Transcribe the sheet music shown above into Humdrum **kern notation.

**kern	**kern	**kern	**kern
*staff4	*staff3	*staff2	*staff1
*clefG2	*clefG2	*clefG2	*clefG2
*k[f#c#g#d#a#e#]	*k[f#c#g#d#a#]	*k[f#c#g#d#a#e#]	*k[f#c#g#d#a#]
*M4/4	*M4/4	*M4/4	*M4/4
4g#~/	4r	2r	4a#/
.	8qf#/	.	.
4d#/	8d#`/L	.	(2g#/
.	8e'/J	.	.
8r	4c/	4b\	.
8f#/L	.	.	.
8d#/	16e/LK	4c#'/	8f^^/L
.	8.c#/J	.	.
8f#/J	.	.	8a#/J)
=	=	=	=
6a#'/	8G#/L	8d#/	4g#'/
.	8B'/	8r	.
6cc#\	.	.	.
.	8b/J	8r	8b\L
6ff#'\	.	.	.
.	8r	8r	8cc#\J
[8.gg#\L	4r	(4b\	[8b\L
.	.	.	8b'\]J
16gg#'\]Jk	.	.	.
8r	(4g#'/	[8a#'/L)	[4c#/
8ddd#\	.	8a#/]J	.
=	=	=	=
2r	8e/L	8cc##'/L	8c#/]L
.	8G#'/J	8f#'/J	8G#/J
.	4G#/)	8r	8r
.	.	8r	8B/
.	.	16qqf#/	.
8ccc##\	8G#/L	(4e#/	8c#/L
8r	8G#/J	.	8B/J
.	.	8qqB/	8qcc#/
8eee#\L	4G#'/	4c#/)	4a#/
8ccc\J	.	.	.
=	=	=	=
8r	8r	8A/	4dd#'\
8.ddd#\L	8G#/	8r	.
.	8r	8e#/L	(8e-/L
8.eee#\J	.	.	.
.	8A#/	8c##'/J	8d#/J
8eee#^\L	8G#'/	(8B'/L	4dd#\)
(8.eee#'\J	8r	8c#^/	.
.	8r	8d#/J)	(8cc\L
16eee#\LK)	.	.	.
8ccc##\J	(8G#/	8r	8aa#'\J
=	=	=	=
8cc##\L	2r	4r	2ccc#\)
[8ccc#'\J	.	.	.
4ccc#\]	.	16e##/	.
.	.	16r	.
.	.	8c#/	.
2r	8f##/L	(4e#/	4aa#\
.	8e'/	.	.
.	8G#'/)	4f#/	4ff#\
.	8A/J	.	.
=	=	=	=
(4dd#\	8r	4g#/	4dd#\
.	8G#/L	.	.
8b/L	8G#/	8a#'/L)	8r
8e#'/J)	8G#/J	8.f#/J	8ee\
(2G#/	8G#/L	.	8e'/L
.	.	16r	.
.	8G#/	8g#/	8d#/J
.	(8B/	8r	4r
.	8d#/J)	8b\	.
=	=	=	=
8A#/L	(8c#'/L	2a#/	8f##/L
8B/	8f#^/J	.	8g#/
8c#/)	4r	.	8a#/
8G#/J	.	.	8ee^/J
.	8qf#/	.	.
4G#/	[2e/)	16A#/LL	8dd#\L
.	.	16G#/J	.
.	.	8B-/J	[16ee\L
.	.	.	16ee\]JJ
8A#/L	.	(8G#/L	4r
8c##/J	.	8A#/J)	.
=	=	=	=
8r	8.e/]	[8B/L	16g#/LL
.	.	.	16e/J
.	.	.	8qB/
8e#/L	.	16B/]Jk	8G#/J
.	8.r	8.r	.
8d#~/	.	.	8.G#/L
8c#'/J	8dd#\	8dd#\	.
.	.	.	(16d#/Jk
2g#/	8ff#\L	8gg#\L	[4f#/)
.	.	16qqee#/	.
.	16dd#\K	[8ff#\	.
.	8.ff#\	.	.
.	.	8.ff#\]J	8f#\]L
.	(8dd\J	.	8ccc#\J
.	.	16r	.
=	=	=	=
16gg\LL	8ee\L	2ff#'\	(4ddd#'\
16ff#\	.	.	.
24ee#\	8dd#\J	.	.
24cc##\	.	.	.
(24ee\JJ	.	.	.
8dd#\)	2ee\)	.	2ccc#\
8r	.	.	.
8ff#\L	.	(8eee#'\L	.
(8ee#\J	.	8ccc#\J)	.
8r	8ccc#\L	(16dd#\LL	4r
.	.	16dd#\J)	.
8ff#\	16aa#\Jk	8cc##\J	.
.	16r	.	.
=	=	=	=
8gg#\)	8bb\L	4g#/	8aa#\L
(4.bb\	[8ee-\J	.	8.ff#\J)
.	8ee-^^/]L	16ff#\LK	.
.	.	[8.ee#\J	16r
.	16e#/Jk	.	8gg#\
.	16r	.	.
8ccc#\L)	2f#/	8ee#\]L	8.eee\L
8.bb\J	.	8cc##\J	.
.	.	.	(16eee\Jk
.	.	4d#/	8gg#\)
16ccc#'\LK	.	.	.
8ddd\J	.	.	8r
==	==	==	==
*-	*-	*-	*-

------------------------------------------------------------

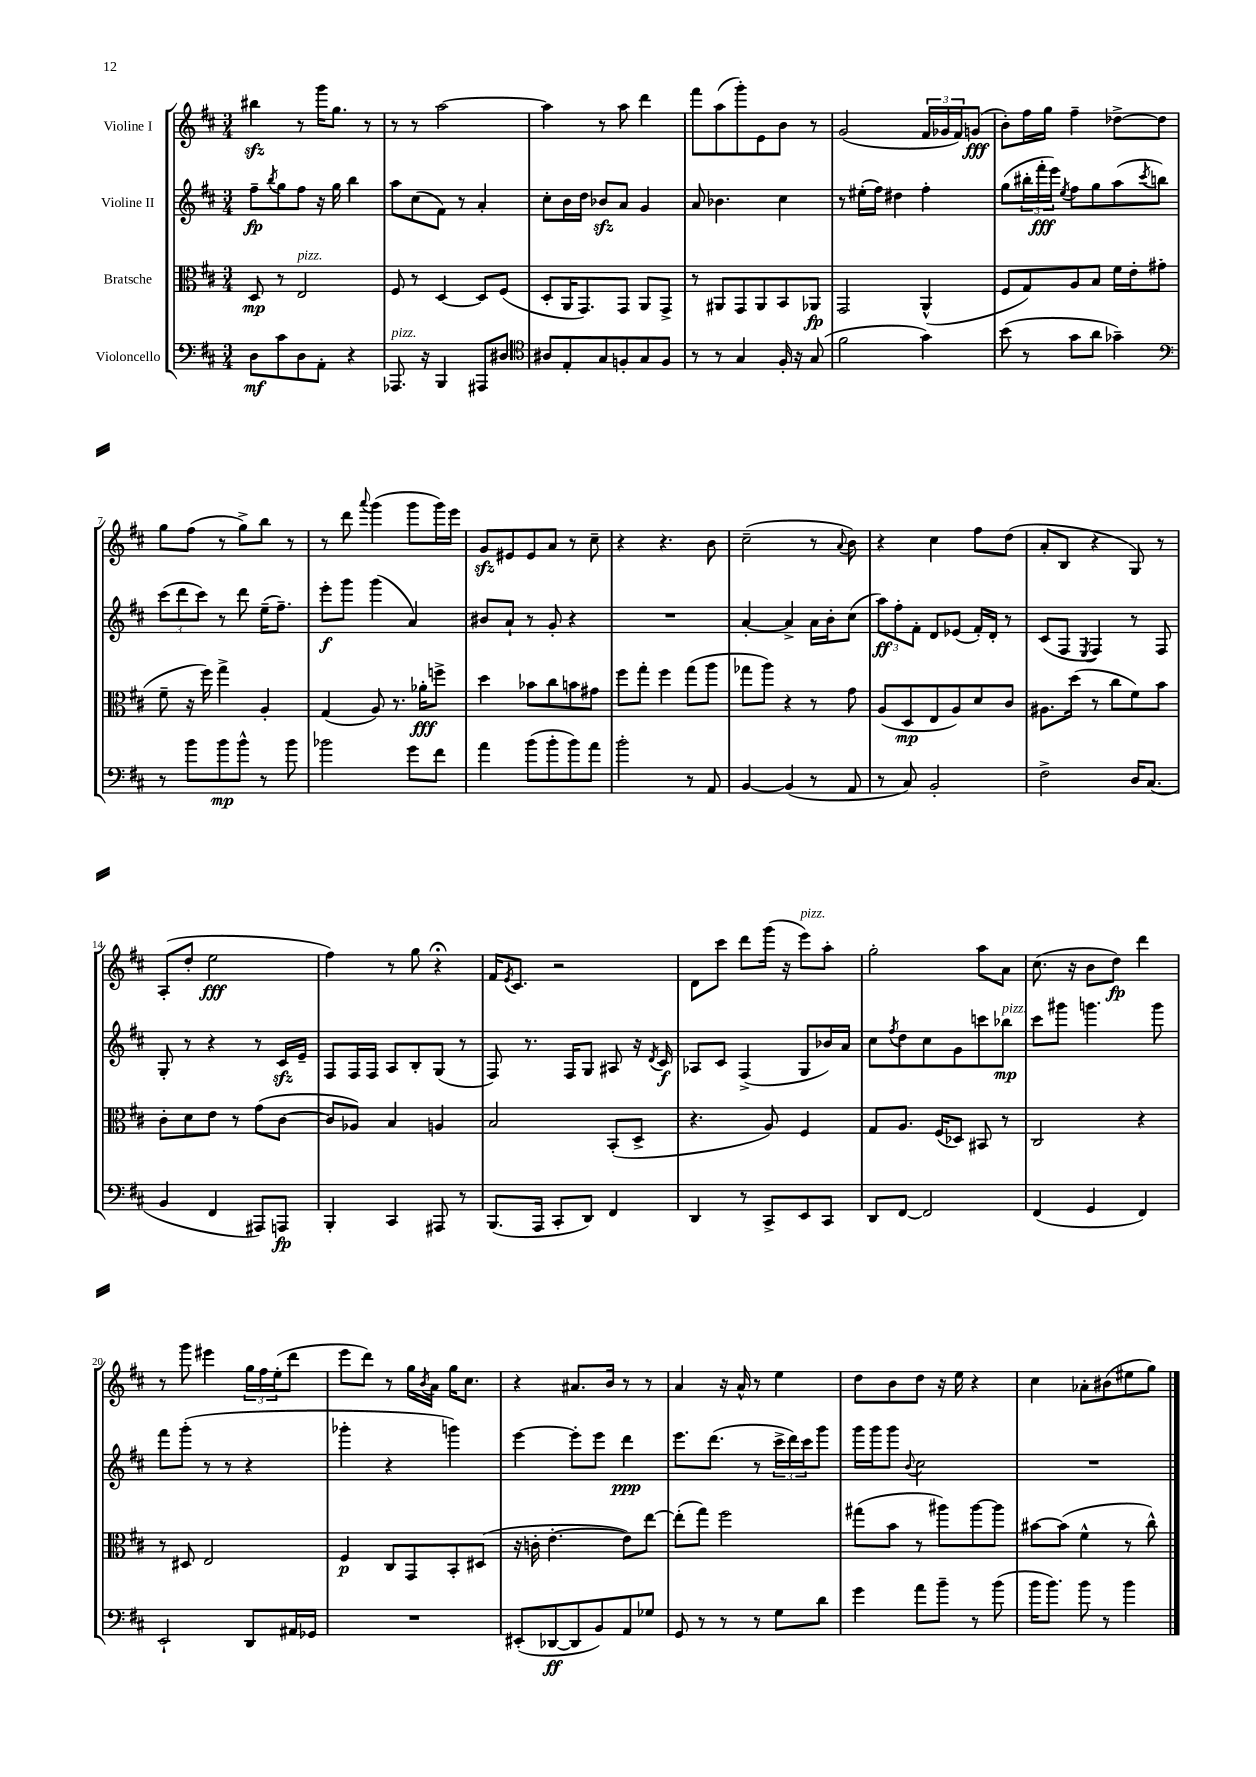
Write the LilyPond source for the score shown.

------------------------------------------------------------

Count the lines in the data above that contain the string "shown", with case counting, and reply with the number alone.

WORKED ANSWER:
2